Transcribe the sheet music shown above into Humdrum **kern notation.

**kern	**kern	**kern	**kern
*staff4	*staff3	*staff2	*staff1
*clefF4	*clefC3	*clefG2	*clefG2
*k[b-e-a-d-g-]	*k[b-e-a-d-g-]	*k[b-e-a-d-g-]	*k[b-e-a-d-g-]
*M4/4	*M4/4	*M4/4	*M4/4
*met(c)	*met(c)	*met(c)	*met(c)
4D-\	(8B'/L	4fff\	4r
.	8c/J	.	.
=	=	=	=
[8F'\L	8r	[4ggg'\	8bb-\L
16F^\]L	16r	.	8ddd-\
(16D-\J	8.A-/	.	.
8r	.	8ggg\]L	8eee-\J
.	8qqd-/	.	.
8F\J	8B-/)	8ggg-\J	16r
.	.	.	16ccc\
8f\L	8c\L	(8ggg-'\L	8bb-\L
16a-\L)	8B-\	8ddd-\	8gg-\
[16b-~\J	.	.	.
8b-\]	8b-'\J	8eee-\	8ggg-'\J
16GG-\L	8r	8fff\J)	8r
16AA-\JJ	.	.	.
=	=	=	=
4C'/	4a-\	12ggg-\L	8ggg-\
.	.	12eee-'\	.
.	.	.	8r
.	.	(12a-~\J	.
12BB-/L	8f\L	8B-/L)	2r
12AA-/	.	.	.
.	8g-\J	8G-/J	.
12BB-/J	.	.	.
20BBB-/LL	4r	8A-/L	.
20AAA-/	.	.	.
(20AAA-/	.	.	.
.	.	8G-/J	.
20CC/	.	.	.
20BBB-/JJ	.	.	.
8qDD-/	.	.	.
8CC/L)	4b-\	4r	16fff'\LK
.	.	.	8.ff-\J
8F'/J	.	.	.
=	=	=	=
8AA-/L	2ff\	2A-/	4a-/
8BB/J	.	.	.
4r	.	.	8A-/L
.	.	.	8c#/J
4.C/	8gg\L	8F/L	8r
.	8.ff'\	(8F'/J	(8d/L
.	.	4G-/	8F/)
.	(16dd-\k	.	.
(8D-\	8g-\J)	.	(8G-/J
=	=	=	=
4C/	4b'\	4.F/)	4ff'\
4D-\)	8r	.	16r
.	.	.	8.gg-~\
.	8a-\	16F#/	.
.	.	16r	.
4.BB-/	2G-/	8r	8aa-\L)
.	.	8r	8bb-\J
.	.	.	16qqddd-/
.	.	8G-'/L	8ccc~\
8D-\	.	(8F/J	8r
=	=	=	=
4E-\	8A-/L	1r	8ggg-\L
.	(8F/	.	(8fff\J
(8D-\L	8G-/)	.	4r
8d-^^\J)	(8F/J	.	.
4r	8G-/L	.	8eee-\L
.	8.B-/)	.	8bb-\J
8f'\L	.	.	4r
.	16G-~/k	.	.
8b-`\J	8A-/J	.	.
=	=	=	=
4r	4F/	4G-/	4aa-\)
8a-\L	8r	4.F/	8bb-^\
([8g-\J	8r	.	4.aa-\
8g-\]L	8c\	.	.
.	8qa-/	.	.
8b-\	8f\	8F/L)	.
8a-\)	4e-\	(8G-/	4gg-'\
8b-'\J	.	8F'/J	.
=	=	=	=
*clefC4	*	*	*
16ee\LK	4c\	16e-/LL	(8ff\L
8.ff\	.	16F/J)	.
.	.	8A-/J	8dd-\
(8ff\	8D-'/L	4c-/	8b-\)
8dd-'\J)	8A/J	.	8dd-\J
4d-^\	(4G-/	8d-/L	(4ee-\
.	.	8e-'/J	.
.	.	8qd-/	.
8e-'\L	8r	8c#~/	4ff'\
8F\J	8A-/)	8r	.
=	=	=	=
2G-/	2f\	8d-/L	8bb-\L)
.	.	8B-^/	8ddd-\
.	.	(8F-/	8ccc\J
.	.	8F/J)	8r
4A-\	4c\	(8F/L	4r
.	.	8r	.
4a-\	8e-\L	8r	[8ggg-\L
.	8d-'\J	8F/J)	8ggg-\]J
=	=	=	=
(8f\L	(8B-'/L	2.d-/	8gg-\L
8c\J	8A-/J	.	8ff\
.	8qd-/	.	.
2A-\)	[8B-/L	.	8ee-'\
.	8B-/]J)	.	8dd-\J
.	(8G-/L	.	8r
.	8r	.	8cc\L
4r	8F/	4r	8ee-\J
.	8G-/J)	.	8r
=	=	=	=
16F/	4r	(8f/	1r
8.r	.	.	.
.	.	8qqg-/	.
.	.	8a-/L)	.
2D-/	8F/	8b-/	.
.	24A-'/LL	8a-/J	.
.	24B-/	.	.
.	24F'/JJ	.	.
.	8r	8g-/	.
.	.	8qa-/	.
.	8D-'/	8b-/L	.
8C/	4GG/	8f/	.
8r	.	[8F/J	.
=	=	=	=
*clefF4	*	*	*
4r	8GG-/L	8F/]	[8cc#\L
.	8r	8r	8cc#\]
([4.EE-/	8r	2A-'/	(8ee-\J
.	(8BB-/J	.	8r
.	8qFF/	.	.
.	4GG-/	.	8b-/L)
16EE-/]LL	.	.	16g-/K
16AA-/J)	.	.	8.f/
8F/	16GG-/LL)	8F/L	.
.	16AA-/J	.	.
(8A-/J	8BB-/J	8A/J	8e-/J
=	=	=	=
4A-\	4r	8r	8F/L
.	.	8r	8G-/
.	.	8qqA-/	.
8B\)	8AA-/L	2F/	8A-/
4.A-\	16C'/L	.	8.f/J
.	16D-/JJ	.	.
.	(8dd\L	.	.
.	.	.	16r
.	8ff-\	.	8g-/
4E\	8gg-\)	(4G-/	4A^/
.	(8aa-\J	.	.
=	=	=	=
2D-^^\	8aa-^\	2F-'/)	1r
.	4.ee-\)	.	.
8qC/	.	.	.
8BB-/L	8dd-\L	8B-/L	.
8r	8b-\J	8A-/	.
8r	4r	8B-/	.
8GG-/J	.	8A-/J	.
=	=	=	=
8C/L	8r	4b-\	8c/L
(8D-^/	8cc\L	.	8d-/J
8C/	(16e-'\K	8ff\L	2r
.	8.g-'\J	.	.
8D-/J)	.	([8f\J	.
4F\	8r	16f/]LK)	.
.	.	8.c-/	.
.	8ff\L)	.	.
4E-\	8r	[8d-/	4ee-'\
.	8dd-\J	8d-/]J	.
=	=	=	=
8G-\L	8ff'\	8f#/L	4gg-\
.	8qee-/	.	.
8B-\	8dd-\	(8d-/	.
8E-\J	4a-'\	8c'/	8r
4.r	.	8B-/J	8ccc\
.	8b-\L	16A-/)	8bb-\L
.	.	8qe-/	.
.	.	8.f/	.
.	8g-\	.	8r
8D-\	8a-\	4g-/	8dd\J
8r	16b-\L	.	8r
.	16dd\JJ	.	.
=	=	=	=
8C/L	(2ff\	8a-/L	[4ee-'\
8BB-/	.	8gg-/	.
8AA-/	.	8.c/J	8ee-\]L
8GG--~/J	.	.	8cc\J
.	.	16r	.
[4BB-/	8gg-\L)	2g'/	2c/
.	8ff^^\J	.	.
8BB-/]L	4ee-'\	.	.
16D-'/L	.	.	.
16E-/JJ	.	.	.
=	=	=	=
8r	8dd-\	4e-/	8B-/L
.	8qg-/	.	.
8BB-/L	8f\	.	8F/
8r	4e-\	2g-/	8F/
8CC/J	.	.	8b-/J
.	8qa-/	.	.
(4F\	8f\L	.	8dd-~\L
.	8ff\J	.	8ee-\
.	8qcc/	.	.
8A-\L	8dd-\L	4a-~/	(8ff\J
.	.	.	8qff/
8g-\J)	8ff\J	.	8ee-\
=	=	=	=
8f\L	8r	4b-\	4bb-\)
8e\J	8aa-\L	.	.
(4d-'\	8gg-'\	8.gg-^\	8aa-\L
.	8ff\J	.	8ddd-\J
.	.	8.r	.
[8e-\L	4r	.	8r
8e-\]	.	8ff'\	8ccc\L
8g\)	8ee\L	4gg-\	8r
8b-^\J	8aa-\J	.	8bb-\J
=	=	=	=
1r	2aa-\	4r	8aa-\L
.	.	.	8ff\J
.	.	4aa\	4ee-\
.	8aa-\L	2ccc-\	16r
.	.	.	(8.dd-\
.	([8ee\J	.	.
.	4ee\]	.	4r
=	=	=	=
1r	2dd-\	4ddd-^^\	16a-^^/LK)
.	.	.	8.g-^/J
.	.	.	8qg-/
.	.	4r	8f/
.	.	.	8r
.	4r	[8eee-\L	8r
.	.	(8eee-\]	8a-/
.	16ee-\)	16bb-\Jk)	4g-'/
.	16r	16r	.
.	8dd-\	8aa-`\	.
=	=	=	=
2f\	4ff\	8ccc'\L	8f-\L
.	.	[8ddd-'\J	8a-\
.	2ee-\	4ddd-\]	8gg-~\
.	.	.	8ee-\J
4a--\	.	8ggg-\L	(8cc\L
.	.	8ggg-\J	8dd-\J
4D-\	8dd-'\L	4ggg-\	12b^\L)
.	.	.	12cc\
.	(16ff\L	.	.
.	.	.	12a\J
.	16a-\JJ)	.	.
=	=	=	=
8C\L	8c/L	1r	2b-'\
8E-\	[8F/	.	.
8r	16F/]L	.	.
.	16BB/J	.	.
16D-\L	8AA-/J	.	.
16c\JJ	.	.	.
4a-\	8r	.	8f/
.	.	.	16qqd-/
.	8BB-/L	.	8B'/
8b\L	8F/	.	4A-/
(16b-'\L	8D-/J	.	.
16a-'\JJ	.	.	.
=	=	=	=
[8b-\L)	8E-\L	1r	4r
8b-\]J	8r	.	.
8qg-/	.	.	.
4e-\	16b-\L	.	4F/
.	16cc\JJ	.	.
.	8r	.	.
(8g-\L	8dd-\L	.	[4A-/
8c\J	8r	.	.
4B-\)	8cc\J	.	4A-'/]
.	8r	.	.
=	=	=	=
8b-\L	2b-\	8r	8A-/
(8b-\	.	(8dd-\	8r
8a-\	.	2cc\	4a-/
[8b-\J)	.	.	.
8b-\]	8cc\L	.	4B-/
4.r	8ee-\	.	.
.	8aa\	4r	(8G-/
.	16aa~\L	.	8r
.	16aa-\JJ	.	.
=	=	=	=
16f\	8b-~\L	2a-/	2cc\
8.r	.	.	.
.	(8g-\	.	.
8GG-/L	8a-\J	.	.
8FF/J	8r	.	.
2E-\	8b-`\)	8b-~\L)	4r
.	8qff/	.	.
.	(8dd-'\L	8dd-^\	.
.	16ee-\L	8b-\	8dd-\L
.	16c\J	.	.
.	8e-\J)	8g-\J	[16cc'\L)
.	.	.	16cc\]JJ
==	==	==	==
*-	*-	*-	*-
§
**THE TASK**
How many lines in the entries above contain the string "kern"? Reply with the number alone.

**ANSWER**
2